_TASK INSTRUCTIONS:_ The pictures get left out, but everything else in the listing below must be duplicated exactly.

_RECORD SET:_
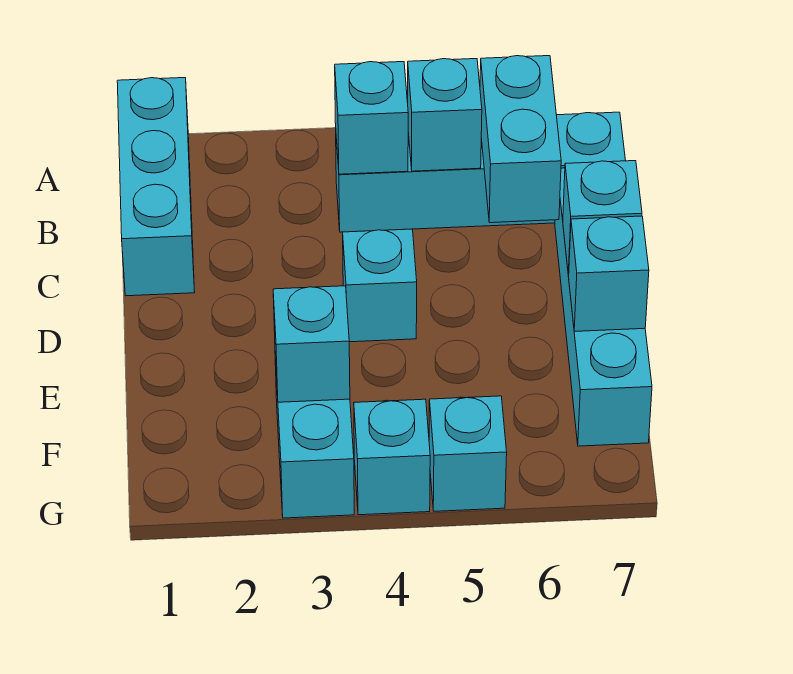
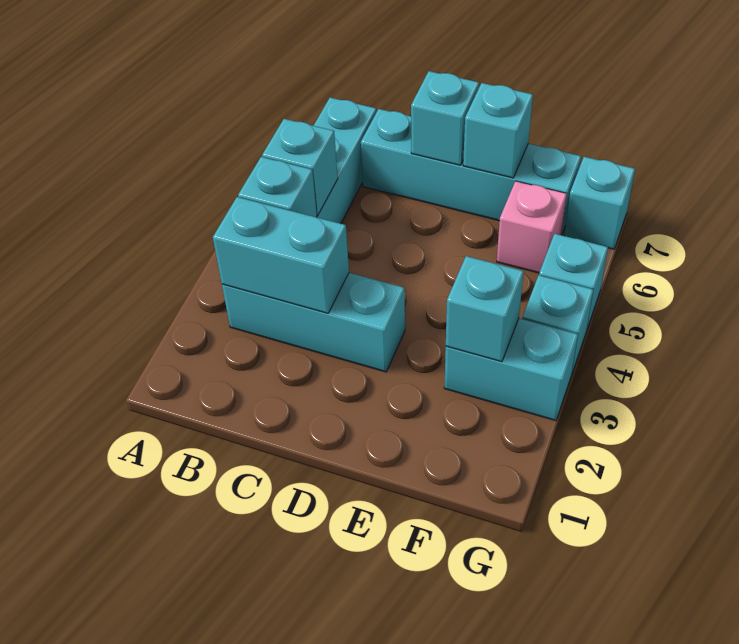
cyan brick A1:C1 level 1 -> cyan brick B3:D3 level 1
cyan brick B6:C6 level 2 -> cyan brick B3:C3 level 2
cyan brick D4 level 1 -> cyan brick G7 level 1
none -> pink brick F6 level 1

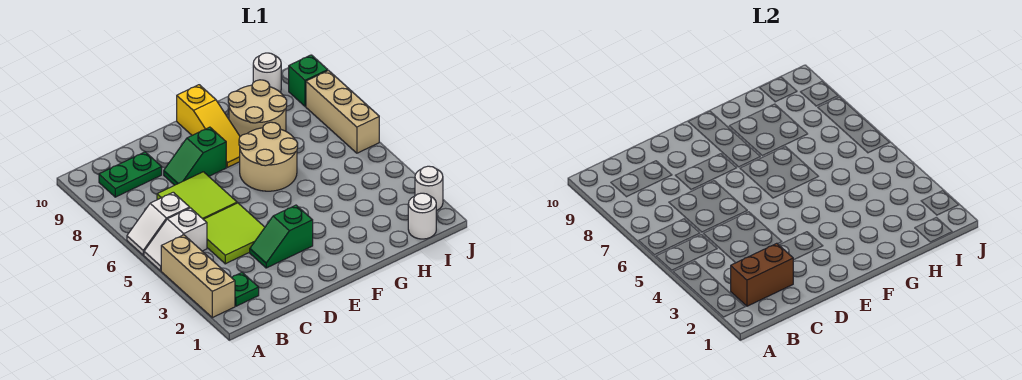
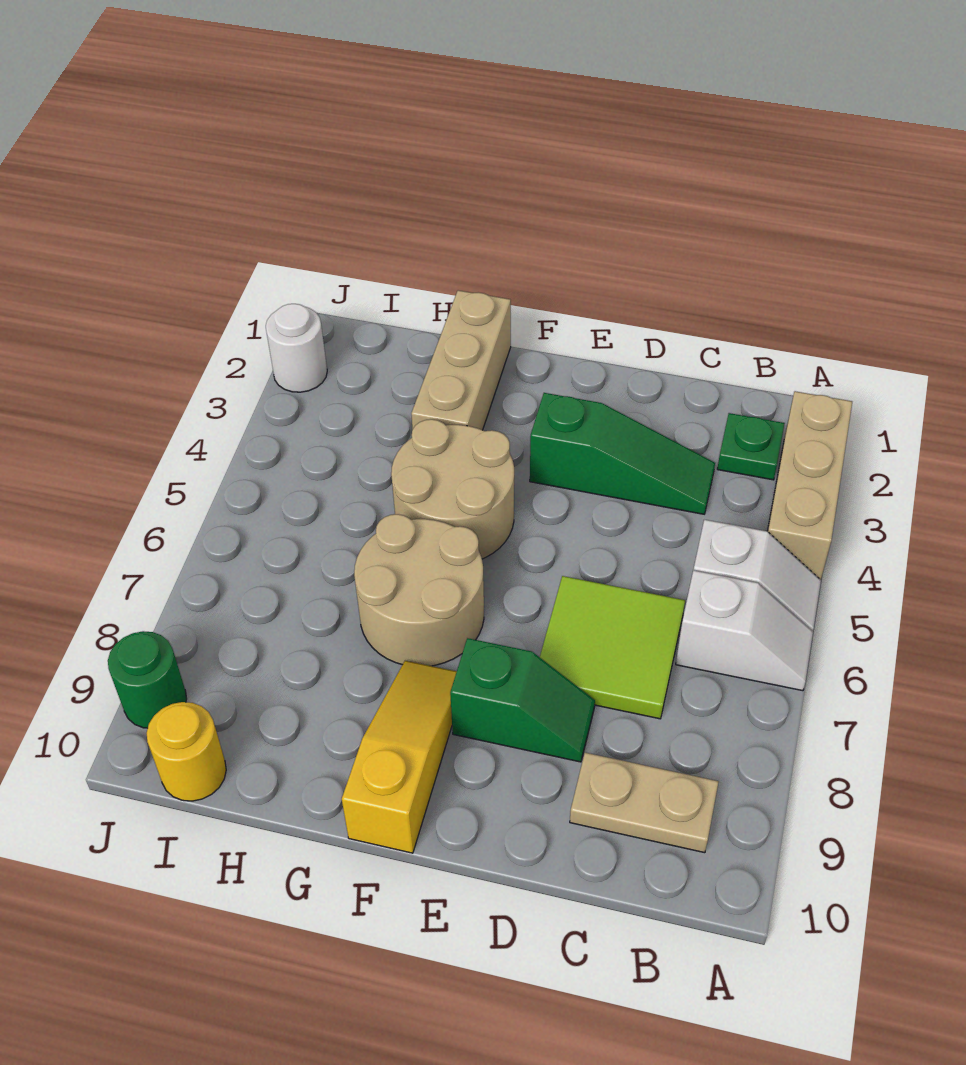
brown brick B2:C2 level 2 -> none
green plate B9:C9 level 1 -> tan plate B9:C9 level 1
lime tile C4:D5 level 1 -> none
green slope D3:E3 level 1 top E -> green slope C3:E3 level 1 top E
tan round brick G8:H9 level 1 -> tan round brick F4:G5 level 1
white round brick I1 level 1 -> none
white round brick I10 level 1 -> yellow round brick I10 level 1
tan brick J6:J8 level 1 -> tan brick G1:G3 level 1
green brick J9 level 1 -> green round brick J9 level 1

_EXERCISE OUTPUT:_
cyan brick A1:C1 level 1 -> cyan brick B3:D3 level 1
cyan brick B6:C6 level 2 -> cyan brick B3:C3 level 2
cyan brick D4 level 1 -> cyan brick G7 level 1
none -> pink brick F6 level 1

brown brick B2:C2 level 2 -> none
green plate B9:C9 level 1 -> tan plate B9:C9 level 1
lime tile C4:D5 level 1 -> none
green slope D3:E3 level 1 top E -> green slope C3:E3 level 1 top E
tan round brick G8:H9 level 1 -> tan round brick F4:G5 level 1
white round brick I1 level 1 -> none
white round brick I10 level 1 -> yellow round brick I10 level 1
tan brick J6:J8 level 1 -> tan brick G1:G3 level 1
green brick J9 level 1 -> green round brick J9 level 1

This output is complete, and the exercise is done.